Aim of the task: Set down the lines below, exactly, starting at the one that contains "LED pin SIG: C14 -> B0" and stopping at the last line, inclusive. Omit pictures.

START Material to process

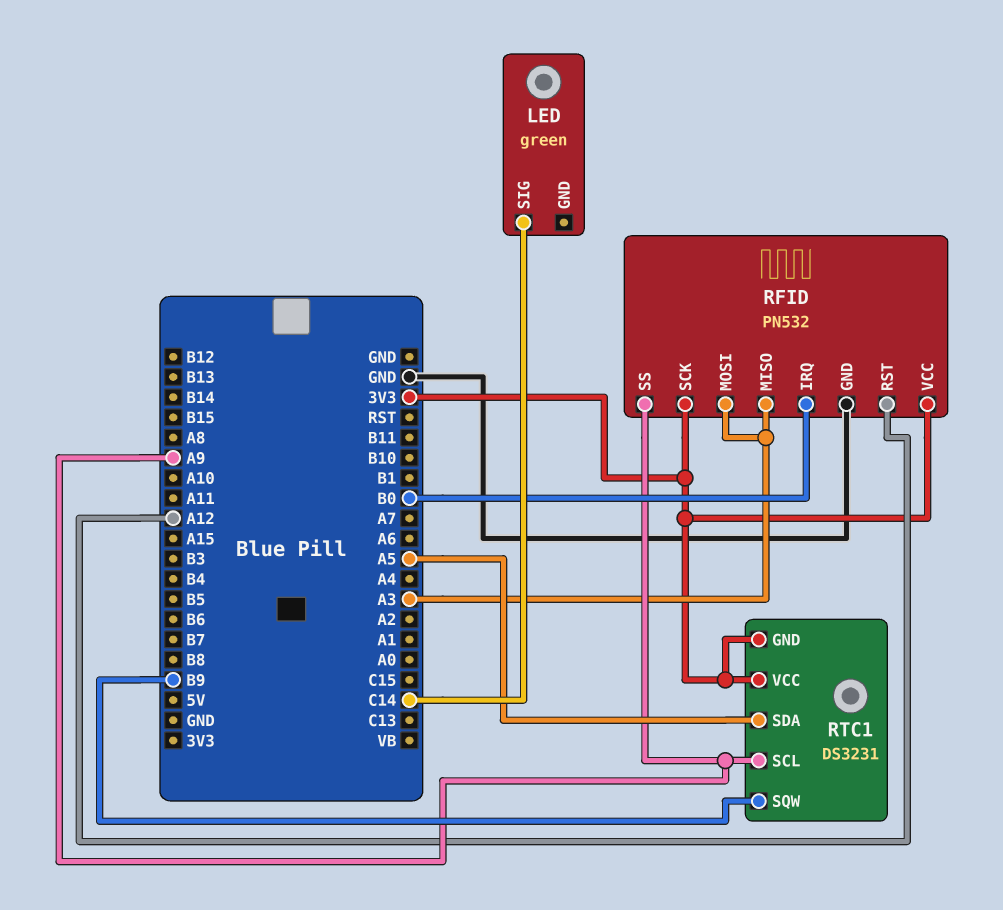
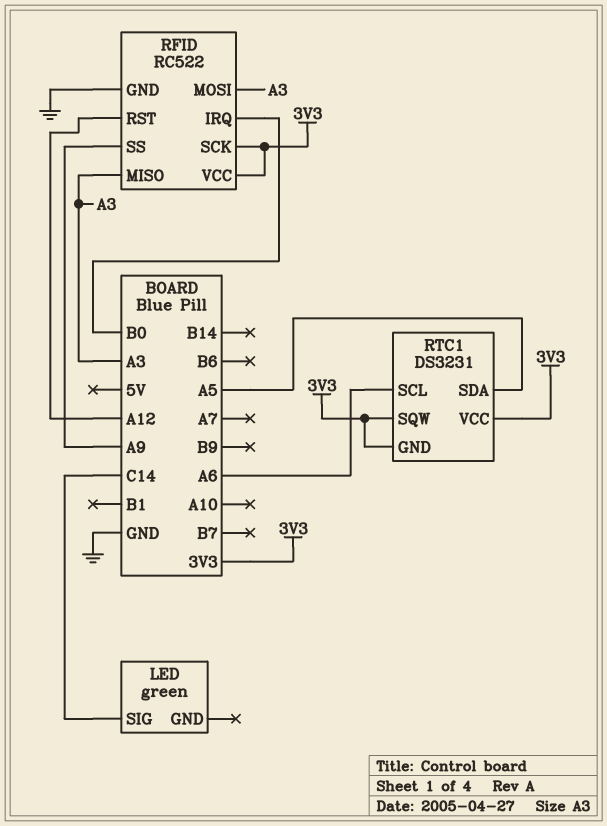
RFID: PN532 -> RC522
RTC1 pin SCL: A9 -> A6
RTC1 pin SQW: B9 -> 3V3

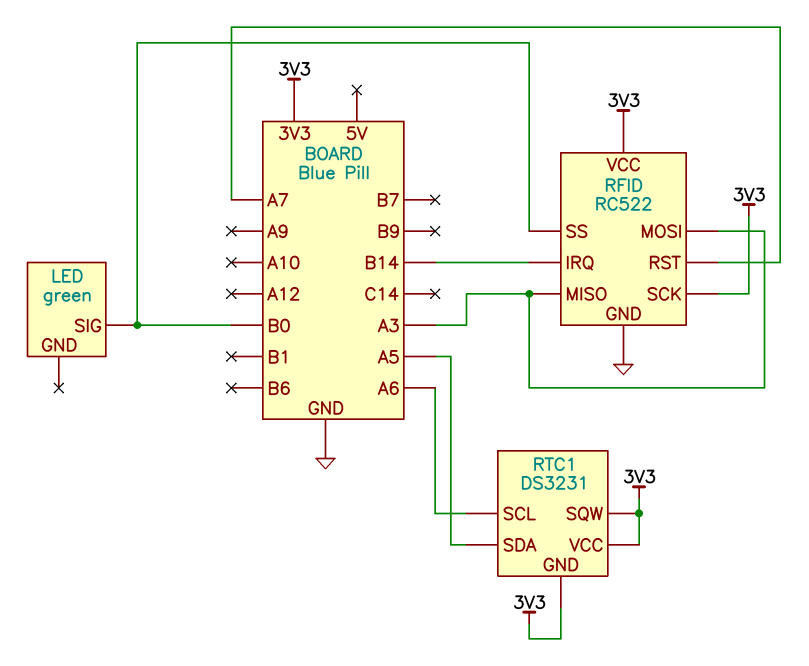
LED pin SIG: C14 -> B0
RFID pin IRQ: B0 -> B14
RFID pin RST: A12 -> A7
RFID pin SS: A9 -> B0

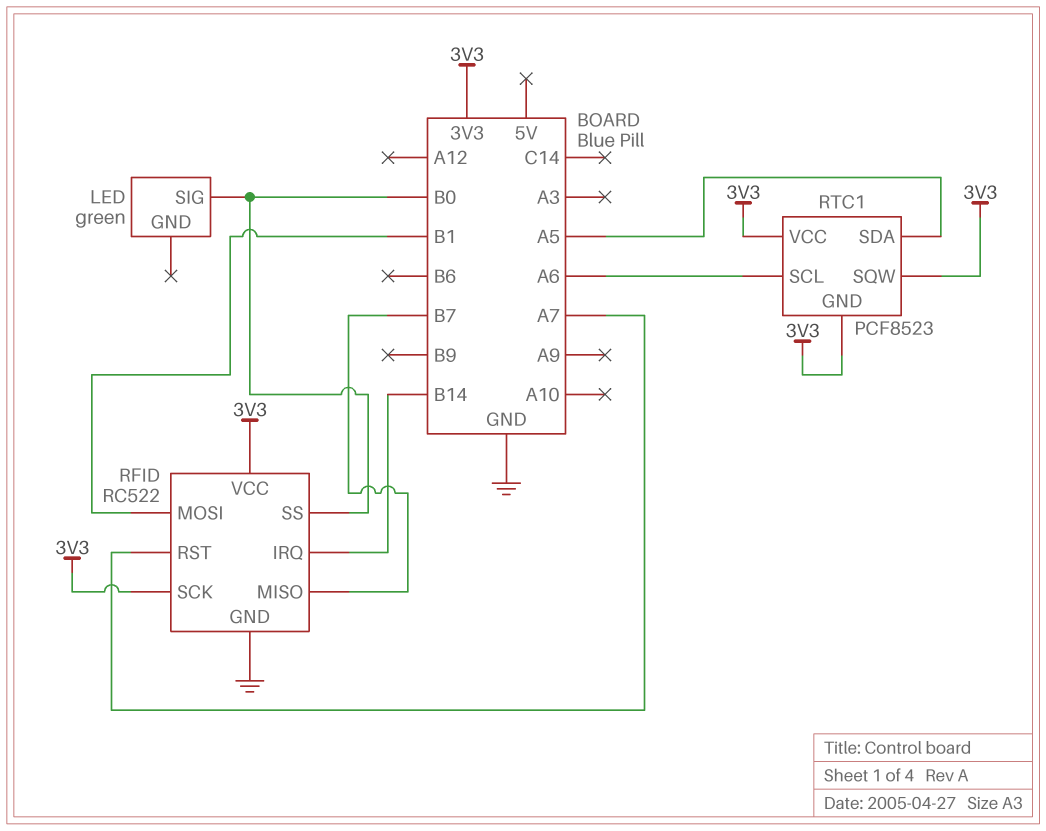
RFID pin MISO: A3 -> B7
RFID pin MOSI: A3 -> B1
RTC1: DS3231 -> PCF8523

END Material to process

Solution:
LED pin SIG: C14 -> B0
RFID pin IRQ: B0 -> B14
RFID pin RST: A12 -> A7
RFID pin SS: A9 -> B0

RFID pin MISO: A3 -> B7
RFID pin MOSI: A3 -> B1
RTC1: DS3231 -> PCF8523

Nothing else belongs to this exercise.